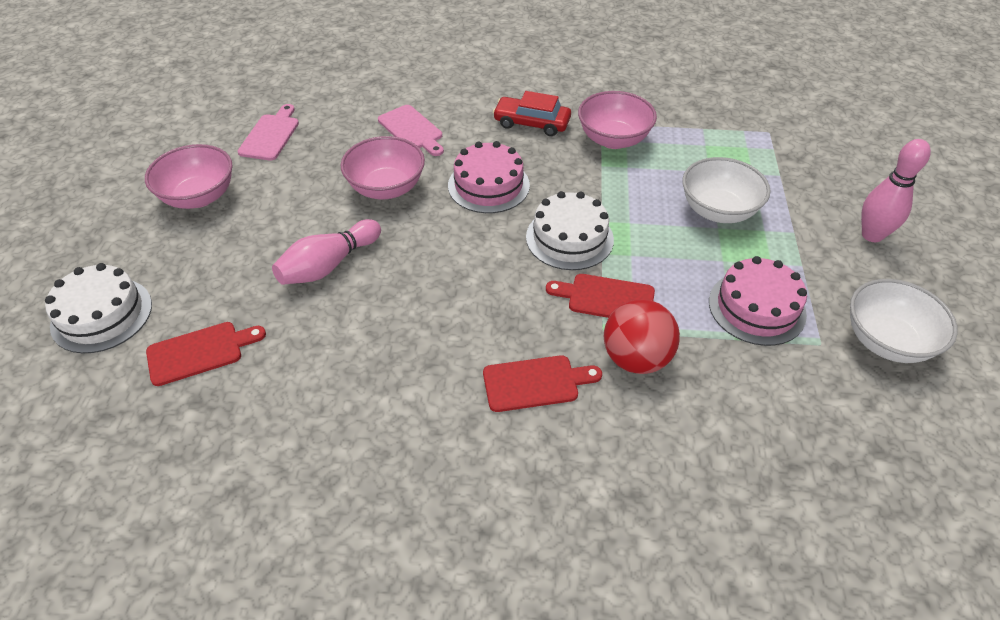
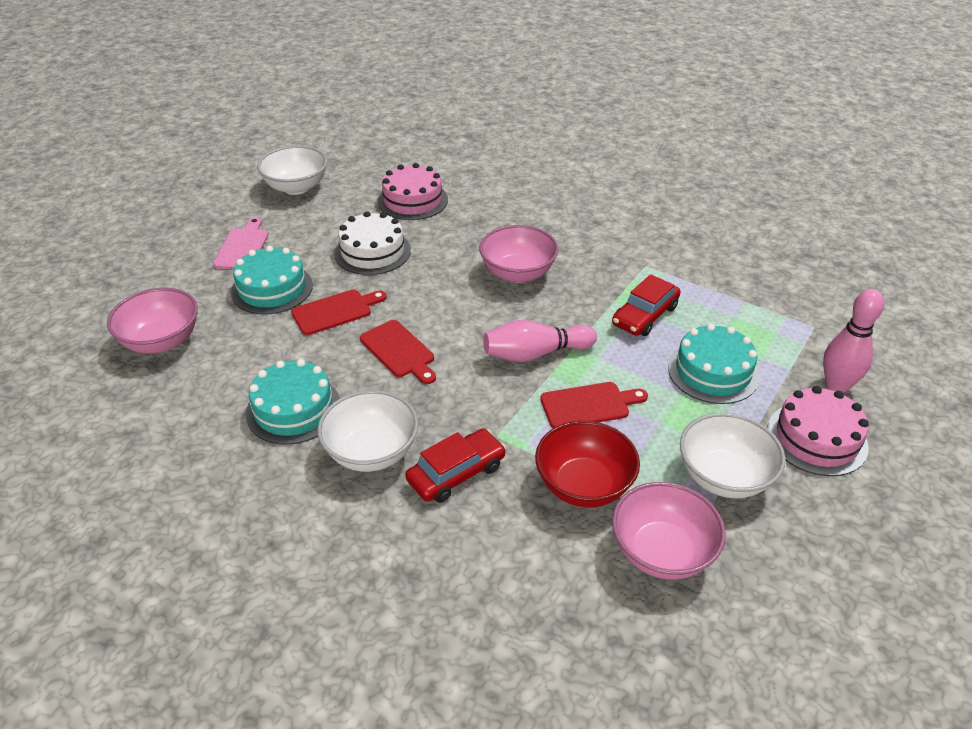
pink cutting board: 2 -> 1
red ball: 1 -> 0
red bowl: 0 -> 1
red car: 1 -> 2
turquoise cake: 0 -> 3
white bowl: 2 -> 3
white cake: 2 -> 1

· · · · ·

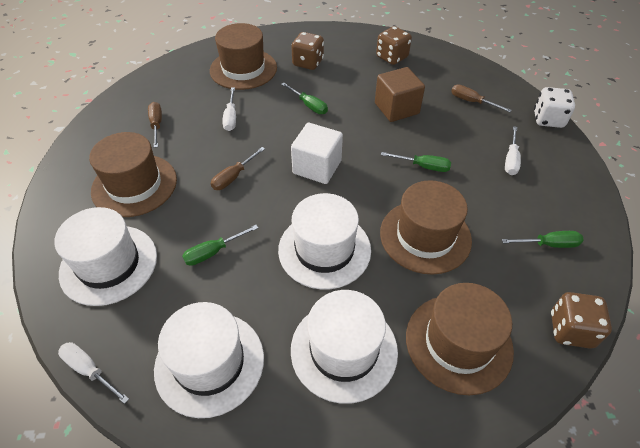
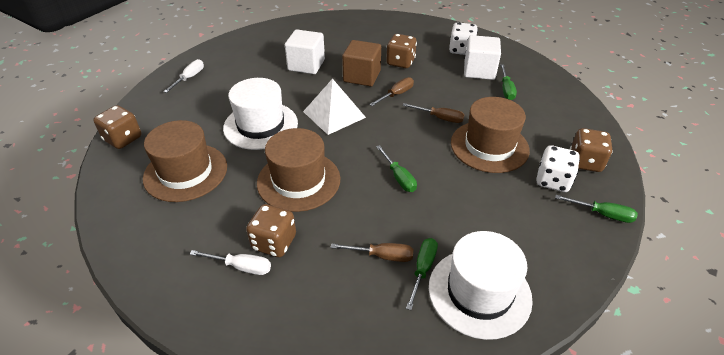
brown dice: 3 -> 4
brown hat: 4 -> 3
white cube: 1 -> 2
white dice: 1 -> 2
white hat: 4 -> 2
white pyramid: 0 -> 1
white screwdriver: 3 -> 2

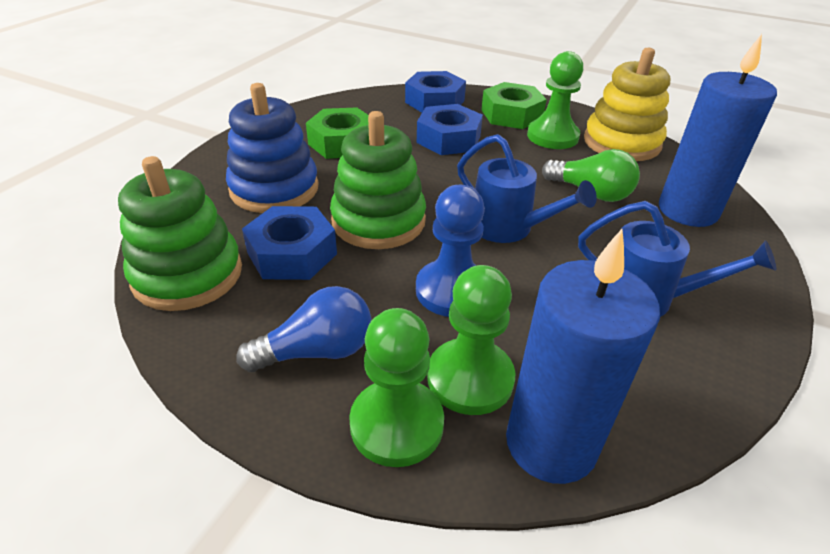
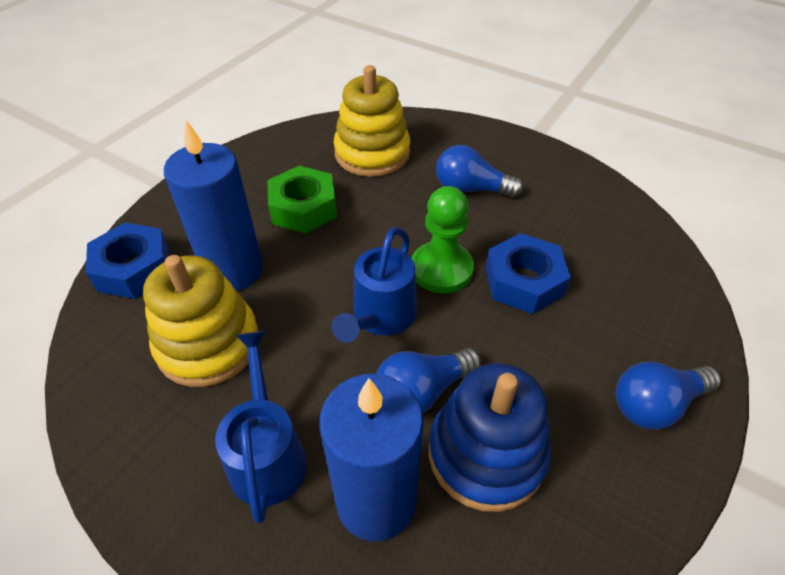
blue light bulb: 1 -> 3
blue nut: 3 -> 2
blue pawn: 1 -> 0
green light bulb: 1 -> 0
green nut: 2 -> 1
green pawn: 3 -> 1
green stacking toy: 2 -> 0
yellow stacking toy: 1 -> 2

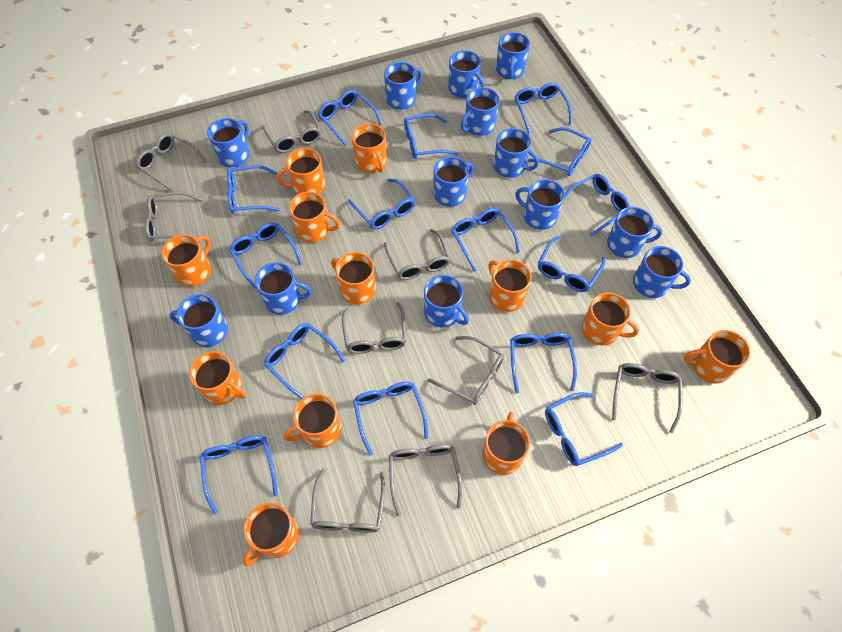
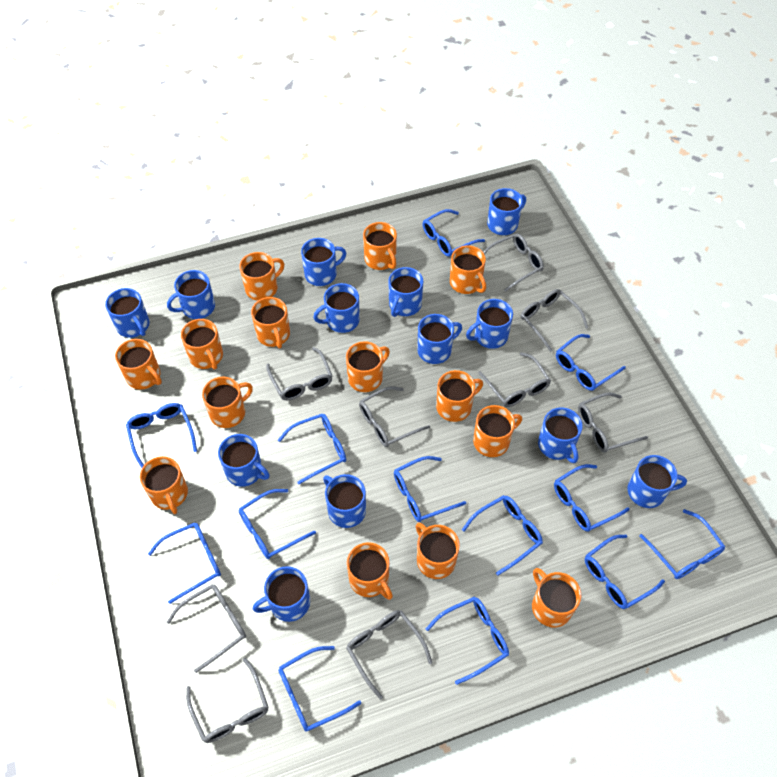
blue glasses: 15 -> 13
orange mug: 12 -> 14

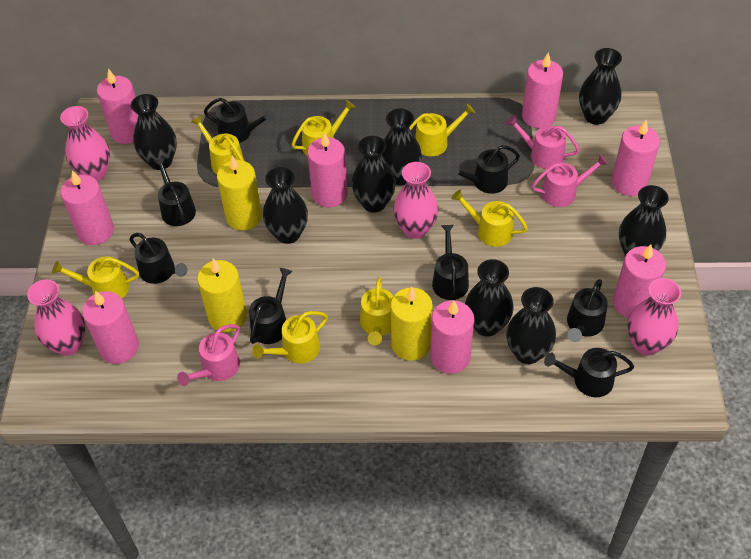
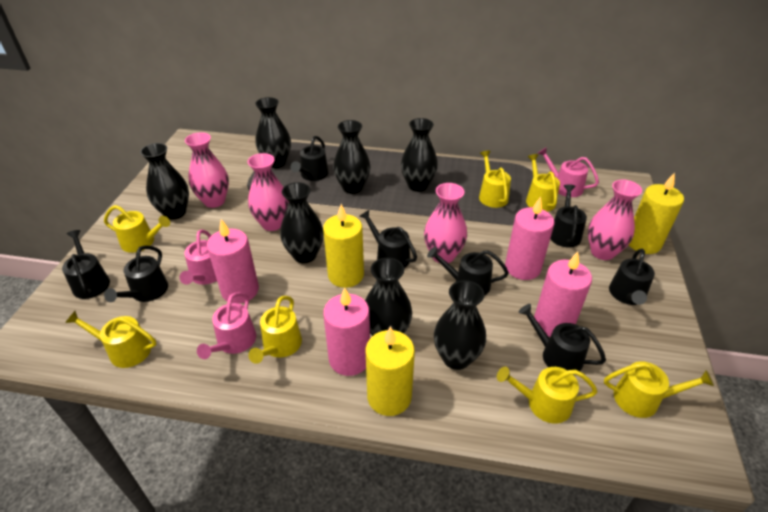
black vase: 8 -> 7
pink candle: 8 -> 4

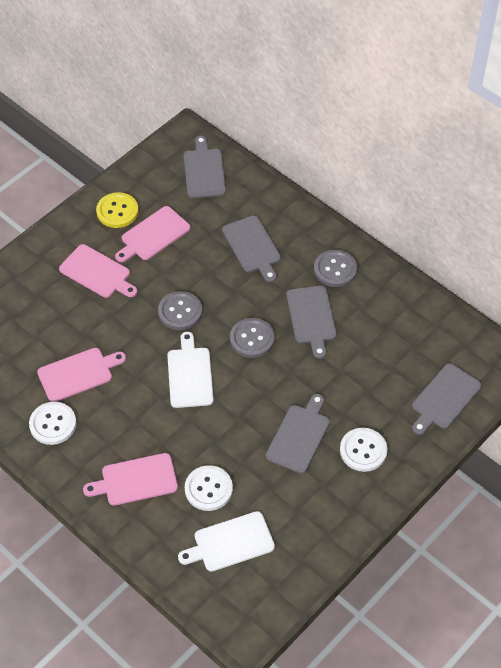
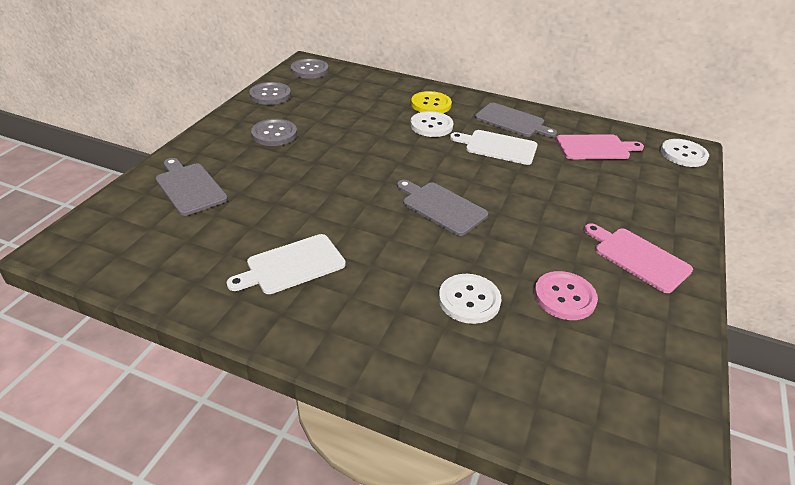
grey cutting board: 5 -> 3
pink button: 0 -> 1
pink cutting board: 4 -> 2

· · · · ·

TRY IT>
Locate all lines in the listing above with the word "cutting" and copy them.

RESULT FOR THIS EXERCISE>
pink cutting board: 2 -> 1
grey cutting board: 5 -> 3
pink cutting board: 4 -> 2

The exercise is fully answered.